◆ Required action: From first line to last, copy the material below exactly.

------------------------------------------------------------------------

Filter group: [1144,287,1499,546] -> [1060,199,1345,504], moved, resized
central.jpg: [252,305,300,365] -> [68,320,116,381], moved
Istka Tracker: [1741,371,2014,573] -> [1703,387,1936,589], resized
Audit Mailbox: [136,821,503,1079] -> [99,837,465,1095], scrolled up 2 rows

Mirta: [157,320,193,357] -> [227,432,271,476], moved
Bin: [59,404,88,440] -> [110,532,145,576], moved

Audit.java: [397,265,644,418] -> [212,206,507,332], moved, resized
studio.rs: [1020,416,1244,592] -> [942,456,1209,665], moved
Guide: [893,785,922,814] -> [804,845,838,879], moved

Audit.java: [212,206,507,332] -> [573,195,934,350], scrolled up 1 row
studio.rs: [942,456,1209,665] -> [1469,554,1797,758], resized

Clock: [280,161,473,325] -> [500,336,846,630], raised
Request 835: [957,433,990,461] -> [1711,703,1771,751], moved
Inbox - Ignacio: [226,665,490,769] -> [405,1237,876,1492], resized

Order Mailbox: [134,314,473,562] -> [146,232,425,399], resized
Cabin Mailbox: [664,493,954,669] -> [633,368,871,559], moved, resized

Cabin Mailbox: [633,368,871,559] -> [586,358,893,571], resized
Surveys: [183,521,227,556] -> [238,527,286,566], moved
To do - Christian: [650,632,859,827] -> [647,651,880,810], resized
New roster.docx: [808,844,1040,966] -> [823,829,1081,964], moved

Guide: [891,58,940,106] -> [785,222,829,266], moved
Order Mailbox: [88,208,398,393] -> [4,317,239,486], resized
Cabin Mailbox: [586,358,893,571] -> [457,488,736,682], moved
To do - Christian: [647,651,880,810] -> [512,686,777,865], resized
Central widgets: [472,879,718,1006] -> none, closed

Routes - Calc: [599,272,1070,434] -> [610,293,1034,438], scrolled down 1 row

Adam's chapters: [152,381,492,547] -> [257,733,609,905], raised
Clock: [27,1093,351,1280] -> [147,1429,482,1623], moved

------------------------------------------------------------------------

◆ Written reply:
Filter group: [1144,287,1499,546] -> [1060,199,1345,504], moved, resized
central.jpg: [252,305,300,365] -> [68,320,116,381], moved
Istka Tracker: [1741,371,2014,573] -> [1703,387,1936,589], resized
Audit Mailbox: [136,821,503,1079] -> [99,837,465,1095], scrolled up 2 rows

Mirta: [157,320,193,357] -> [227,432,271,476], moved
Bin: [59,404,88,440] -> [110,532,145,576], moved

Audit.java: [397,265,644,418] -> [212,206,507,332], moved, resized
studio.rs: [1020,416,1244,592] -> [942,456,1209,665], moved
Guide: [893,785,922,814] -> [804,845,838,879], moved

Audit.java: [212,206,507,332] -> [573,195,934,350], scrolled up 1 row
studio.rs: [942,456,1209,665] -> [1469,554,1797,758], resized

Clock: [280,161,473,325] -> [500,336,846,630], raised
Request 835: [957,433,990,461] -> [1711,703,1771,751], moved
Inbox - Ignacio: [226,665,490,769] -> [405,1237,876,1492], resized

Order Mailbox: [134,314,473,562] -> [146,232,425,399], resized
Cabin Mailbox: [664,493,954,669] -> [633,368,871,559], moved, resized

Cabin Mailbox: [633,368,871,559] -> [586,358,893,571], resized
Surveys: [183,521,227,556] -> [238,527,286,566], moved
To do - Christian: [650,632,859,827] -> [647,651,880,810], resized
New roster.docx: [808,844,1040,966] -> [823,829,1081,964], moved

Guide: [891,58,940,106] -> [785,222,829,266], moved
Order Mailbox: [88,208,398,393] -> [4,317,239,486], resized
Cabin Mailbox: [586,358,893,571] -> [457,488,736,682], moved
To do - Christian: [647,651,880,810] -> [512,686,777,865], resized
Central widgets: [472,879,718,1006] -> none, closed

Routes - Calc: [599,272,1070,434] -> [610,293,1034,438], scrolled down 1 row

Adam's chapters: [152,381,492,547] -> [257,733,609,905], raised
Clock: [27,1093,351,1280] -> [147,1429,482,1623], moved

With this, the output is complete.